*PROVIDED MATERIAL:*
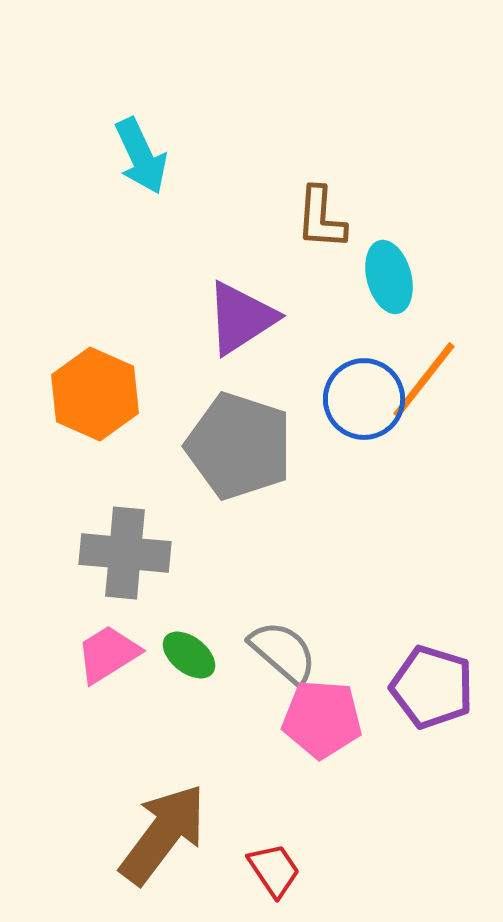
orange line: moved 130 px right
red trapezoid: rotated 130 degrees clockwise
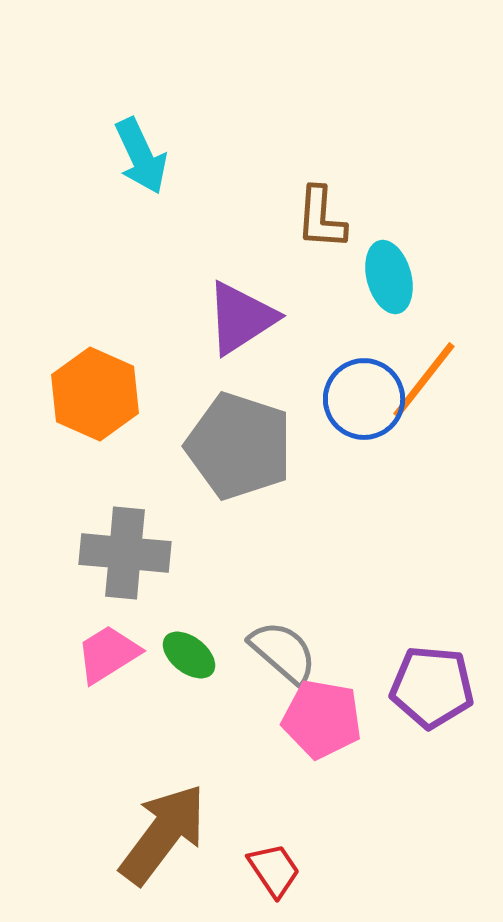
purple pentagon: rotated 12 degrees counterclockwise
pink pentagon: rotated 6 degrees clockwise
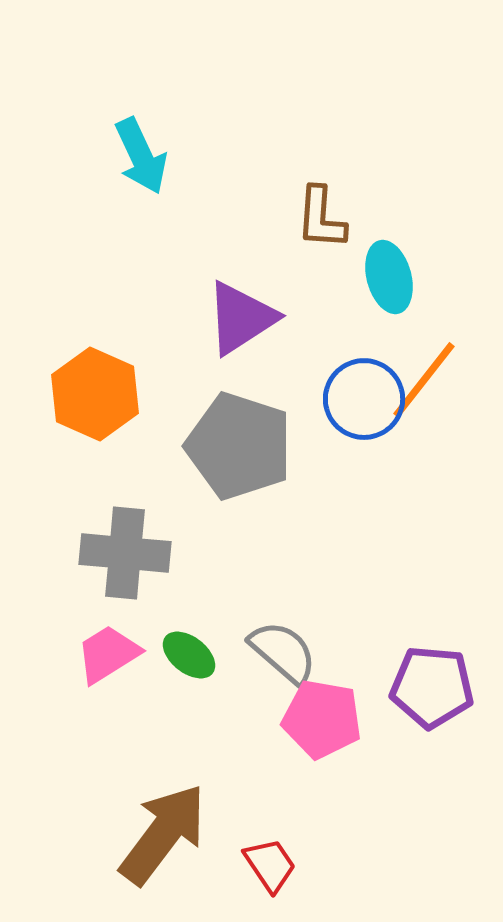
red trapezoid: moved 4 px left, 5 px up
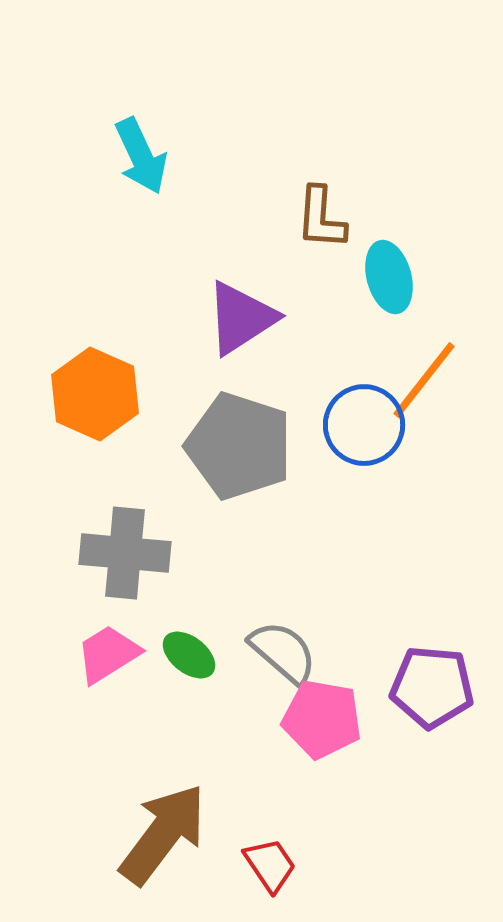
blue circle: moved 26 px down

*TASK TO CARRY OUT:* Copy all the text lines of the data above word for word, leaving out the pictures.

*OUTPUT OF THE EXERCISE:*
orange line: moved 130 px right
red trapezoid: rotated 130 degrees clockwise
purple pentagon: rotated 12 degrees counterclockwise
pink pentagon: rotated 6 degrees clockwise
red trapezoid: moved 4 px left, 5 px up
blue circle: moved 26 px down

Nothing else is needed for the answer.